TASK GOAL >>
Reproduce each of the following records word for word.

## START RECORDS SHOWN

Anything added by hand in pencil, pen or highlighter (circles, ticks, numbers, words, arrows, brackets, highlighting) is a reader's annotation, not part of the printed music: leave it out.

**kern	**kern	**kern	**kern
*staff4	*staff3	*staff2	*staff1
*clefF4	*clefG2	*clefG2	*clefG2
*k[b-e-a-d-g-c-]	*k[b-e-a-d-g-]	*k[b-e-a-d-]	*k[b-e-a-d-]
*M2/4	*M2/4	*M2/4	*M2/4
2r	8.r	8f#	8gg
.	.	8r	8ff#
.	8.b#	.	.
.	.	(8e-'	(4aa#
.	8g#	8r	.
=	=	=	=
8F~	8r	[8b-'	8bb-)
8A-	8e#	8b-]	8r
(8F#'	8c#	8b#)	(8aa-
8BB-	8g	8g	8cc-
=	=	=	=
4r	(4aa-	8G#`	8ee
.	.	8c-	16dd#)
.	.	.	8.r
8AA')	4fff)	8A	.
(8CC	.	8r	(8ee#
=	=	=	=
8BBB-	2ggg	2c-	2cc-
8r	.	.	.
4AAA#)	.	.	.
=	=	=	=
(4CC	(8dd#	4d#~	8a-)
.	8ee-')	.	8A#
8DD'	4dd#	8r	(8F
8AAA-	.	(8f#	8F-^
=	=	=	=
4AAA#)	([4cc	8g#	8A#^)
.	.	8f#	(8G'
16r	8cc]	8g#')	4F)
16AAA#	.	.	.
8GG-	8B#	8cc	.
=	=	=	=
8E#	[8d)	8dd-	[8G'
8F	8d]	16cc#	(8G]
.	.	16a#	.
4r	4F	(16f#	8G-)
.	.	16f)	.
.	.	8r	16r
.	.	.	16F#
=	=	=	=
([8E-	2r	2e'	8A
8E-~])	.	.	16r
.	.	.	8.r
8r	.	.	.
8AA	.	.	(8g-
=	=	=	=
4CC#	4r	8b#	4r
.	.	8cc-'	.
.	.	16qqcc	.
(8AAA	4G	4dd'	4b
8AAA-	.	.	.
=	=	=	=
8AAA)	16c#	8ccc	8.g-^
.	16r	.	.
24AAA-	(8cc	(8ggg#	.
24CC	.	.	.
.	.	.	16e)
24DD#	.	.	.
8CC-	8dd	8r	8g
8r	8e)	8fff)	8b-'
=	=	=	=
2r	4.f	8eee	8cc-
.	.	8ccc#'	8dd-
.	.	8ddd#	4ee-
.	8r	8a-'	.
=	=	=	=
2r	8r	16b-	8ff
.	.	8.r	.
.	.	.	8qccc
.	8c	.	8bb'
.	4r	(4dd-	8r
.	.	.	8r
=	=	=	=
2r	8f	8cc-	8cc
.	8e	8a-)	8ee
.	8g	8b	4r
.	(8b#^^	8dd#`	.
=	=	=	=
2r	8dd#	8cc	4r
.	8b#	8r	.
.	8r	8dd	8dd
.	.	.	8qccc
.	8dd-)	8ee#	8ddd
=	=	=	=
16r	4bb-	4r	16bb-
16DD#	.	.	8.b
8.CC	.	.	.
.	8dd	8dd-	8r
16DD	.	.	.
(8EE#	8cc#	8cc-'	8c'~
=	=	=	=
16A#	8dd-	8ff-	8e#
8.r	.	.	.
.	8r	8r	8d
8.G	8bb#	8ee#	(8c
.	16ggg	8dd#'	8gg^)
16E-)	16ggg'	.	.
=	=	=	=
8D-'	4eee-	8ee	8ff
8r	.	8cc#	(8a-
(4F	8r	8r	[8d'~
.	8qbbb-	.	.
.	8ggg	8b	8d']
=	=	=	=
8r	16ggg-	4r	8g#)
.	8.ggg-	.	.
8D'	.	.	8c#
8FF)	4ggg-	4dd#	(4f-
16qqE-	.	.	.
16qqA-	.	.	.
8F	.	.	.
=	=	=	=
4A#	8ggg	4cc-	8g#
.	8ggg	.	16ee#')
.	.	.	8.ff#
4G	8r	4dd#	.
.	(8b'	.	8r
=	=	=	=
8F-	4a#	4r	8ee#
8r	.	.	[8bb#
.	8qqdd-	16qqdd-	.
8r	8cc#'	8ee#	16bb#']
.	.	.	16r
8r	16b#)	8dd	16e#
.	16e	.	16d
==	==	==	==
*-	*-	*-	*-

## END RECORDS SHOWN

WRITTEN RESPONSE >>
Anything added by hand in pencil, pen or highlighter (circles, ticks, numbers, words, arrows, brackets, highlighting) is a reader's annotation, not part of the printed music: leave it out.

**kern	**kern	**kern	**kern
*staff4	*staff3	*staff2	*staff1
*clefF4	*clefG2	*clefG2	*clefG2
*k[b-e-a-d-g-c-]	*k[b-e-a-d-g-]	*k[b-e-a-d-]	*k[b-e-a-d-]
*M2/4	*M2/4	*M2/4	*M2/4
2r	8.r	8f#	8gg
.	.	8r	8ff#
.	8.b#	.	.
.	.	(8e-'	(4aa#
.	8g#	8r	.
=	=	=	=
8F~	8r	[8b-'	8bb-)
8A-	8e#	8b-]	8r
(8F#'	8c#	8b#)	(8aa-
8BB-	8g	8g	8cc-
=	=	=	=
4r	(4aa-	8G#`	8ee
.	.	8c-	16dd#)
.	.	.	8.r
8AA')	4fff)	8A	.
(8CC	.	8r	(8ee#
=	=	=	=
8BBB-	2ggg	2c-	2cc-
8r	.	.	.
4AAA#)	.	.	.
=	=	=	=
(4CC	(8dd#	4d#~	8a-)
.	8ee-')	.	8A#
8DD'	4dd#	8r	(8F
8AAA-	.	(8f#	8F-^
=	=	=	=
4AAA#)	([4cc	8g#	8A#^)
.	.	8f#	(8G'
16r	8cc]	8g#')	4F)
16AAA#	.	.	.
8GG-	8B#	8cc	.
=	=	=	=
8E#	[8d)	8dd-	[8G'
8F	8d]	16cc#	(8G]
.	.	16a#	.
4r	4F	(16f#	8G-)
.	.	16f)	.
.	.	8r	16r
.	.	.	16F#
=	=	=	=
([8E-	2r	2e'	8A
8E-~])	.	.	16r
.	.	.	8.r
8r	.	.	.
8AA	.	.	(8g-
=	=	=	=
4CC#	4r	8b#	4r
.	.	8cc-'	.
.	.	16qqcc	.
(8AAA	4G	4dd'	4b
8AAA-	.	.	.
=	=	=	=
8AAA)	16c#	8ccc	8.g-^
.	16r	.	.
24AAA-	(8cc	(8ggg#	.
24CC	.	.	.
.	.	.	16e)
24DD#	.	.	.
8CC-	8dd	8r	8g
8r	8e)	8fff)	8b-'
=	=	=	=
2r	4.f	8eee	8cc-
.	.	8ccc#'	8dd-
.	.	8ddd#	4ee-
.	8r	8a-'	.
=	=	=	=
2r	8r	16b-	8ff
.	.	8.r	.
.	.	.	8qccc
.	8c	.	8bb'
.	4r	(4dd-	8r
.	.	.	8r
=	=	=	=
2r	8f	8cc-	8cc
.	8e	8a-)	8ee
.	8g	8b	4r
.	(8b#^^	8dd#`	.
=	=	=	=
2r	8dd#	8cc	4r
.	8b#	8r	.
.	8r	8dd	8dd
.	.	.	8qccc
.	8dd-)	8ee#	8ddd
=	=	=	=
16r	4bb-	4r	16bb-
16DD#	.	.	8.b
8.CC	.	.	.
.	8dd	8dd-	8r
16DD	.	.	.
(8EE#	8cc#	8cc-'	8c'~
=	=	=	=
16A#	8dd-	8ff-	8e#
8.r	.	.	.
.	8r	8r	8d
8.G	8bb#	8ee#	(8c
.	16ggg	8dd#'	8gg^)
16E-)	16ggg'	.	.
=	=	=	=
8D-'	4eee-	8ee	8ff
8r	.	8cc#	(8a-
(4F	8r	8r	[8d'~
.	8qbbb-	.	.
.	8ggg	8b	8d']
=	=	=	=
8r	16ggg-	4r	8g#)
.	8.ggg-	.	.
8D'	.	.	8c#
8FF)	4ggg-	4dd#	(4f-
16qqE-	.	.	.
16qqA-	.	.	.
8F	.	.	.
=	=	=	=
4A#	8ggg	4cc-	8g#
.	8ggg	.	16ee#')
.	.	.	8.ff#
4G	8r	4dd#	.
.	(8b'	.	8r
=	=	=	=
8F-	4a#	4r	8ee#
8r	.	.	[8bb#
.	8qqdd-	16qqdd-	.
8r	8cc#'	8ee#	16bb#']
.	.	.	16r
8r	16b#)	8dd	16e#
.	16e	.	16d
==	==	==	==
*-	*-	*-	*-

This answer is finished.